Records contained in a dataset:
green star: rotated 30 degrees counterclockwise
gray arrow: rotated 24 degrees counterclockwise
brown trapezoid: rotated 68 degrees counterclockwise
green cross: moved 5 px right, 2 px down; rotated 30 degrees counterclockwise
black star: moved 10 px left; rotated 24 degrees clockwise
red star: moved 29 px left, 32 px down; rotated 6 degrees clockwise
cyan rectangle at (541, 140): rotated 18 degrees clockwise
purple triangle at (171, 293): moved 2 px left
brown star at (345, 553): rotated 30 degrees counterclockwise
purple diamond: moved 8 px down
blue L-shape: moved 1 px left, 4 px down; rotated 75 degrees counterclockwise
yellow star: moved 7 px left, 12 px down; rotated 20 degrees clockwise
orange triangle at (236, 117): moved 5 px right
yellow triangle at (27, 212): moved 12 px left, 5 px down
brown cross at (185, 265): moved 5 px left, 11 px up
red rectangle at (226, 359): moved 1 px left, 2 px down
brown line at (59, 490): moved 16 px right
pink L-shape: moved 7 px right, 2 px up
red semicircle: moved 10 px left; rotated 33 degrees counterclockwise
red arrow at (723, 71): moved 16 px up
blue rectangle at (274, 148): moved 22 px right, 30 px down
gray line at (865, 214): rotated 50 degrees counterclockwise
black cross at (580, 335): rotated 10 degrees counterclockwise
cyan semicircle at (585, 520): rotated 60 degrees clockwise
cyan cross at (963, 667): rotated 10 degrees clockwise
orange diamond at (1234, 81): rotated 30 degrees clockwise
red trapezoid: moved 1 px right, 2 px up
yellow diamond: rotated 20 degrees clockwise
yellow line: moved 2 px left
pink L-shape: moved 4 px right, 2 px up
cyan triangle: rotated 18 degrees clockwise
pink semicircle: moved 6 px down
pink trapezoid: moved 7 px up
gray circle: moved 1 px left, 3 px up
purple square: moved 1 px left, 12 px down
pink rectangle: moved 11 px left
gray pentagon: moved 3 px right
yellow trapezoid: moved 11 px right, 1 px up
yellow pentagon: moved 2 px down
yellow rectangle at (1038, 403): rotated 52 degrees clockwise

* DIRECTIONS
Return a copy of each line in the entries that contains "cyan".

* RESULT BELOW
cyan rectangle at (541, 140): rotated 18 degrees clockwise
cyan semicircle at (585, 520): rotated 60 degrees clockwise
cyan cross at (963, 667): rotated 10 degrees clockwise
cyan triangle: rotated 18 degrees clockwise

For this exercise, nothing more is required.